───── TASK DATA

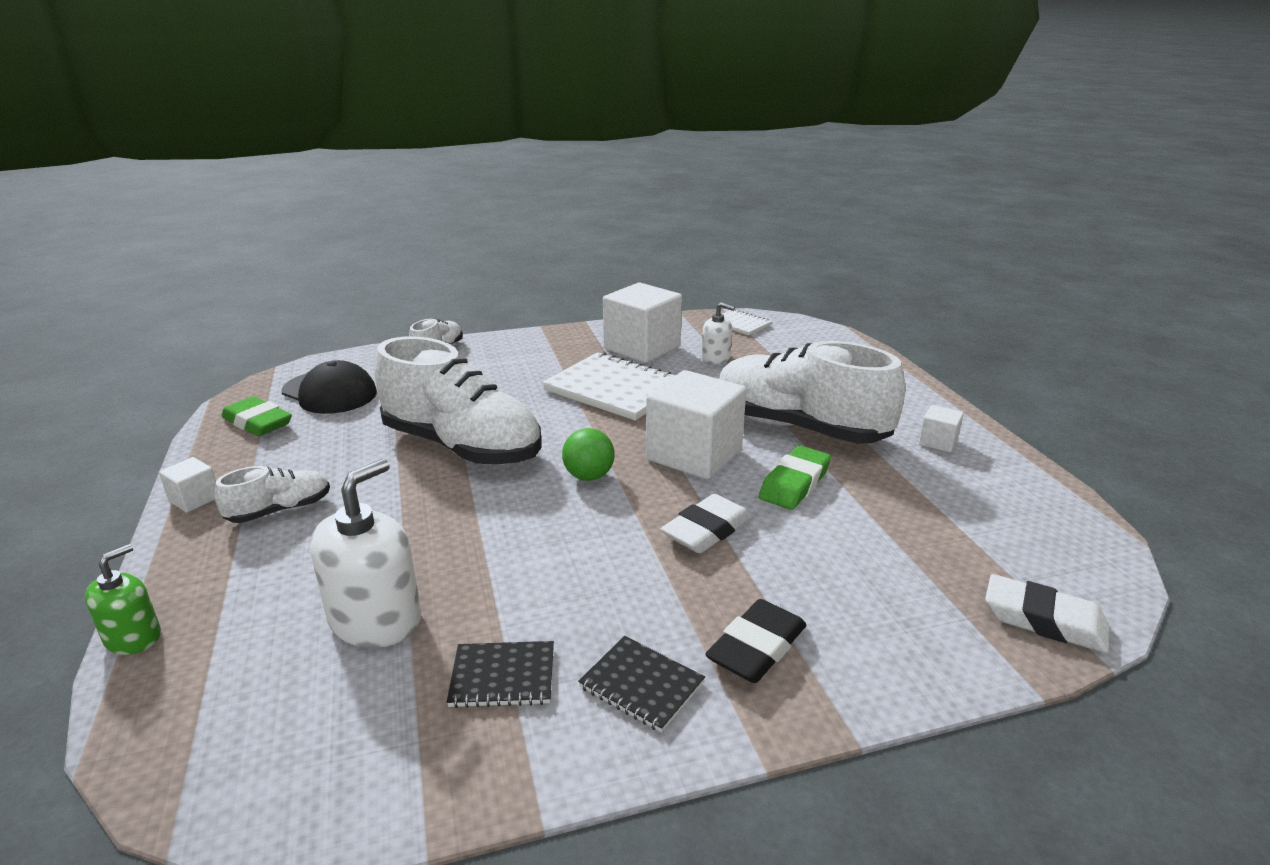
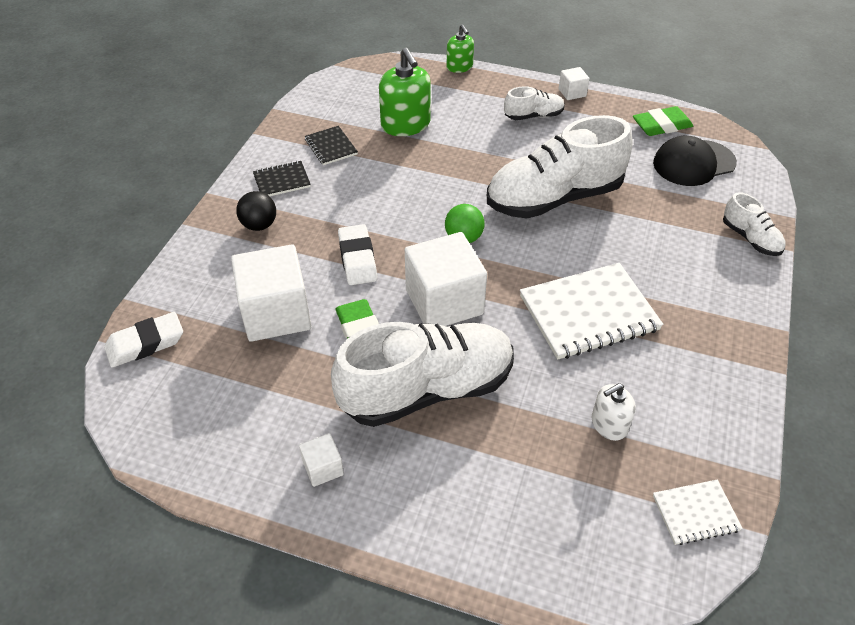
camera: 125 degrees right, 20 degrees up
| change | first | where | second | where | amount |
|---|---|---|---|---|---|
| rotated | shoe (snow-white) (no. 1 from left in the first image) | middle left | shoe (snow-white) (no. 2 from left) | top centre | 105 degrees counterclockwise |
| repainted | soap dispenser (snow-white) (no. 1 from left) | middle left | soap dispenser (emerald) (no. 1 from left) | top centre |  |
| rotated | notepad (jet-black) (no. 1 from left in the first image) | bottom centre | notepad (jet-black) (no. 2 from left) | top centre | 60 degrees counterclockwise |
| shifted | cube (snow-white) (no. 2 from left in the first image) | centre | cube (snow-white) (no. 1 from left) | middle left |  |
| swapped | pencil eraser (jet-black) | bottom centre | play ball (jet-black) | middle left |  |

──────────

### PROBLEM REQUIREMENTS
Of the entries above, transcribe exactly those lines that fall between the line containing "105 degrees counterclockwise |" and the line containing "shifted | cube", together with those two lines.

### WRITTEN ANSWER
| rotated | shoe (snow-white) (no. 1 from left in the first image) | middle left | shoe (snow-white) (no. 2 from left) | top centre | 105 degrees counterclockwise |
| repainted | soap dispenser (snow-white) (no. 1 from left) | middle left | soap dispenser (emerald) (no. 1 from left) | top centre |  |
| rotated | notepad (jet-black) (no. 1 from left in the first image) | bottom centre | notepad (jet-black) (no. 2 from left) | top centre | 60 degrees counterclockwise |
| shifted | cube (snow-white) (no. 2 from left in the first image) | centre | cube (snow-white) (no. 1 from left) | middle left |  |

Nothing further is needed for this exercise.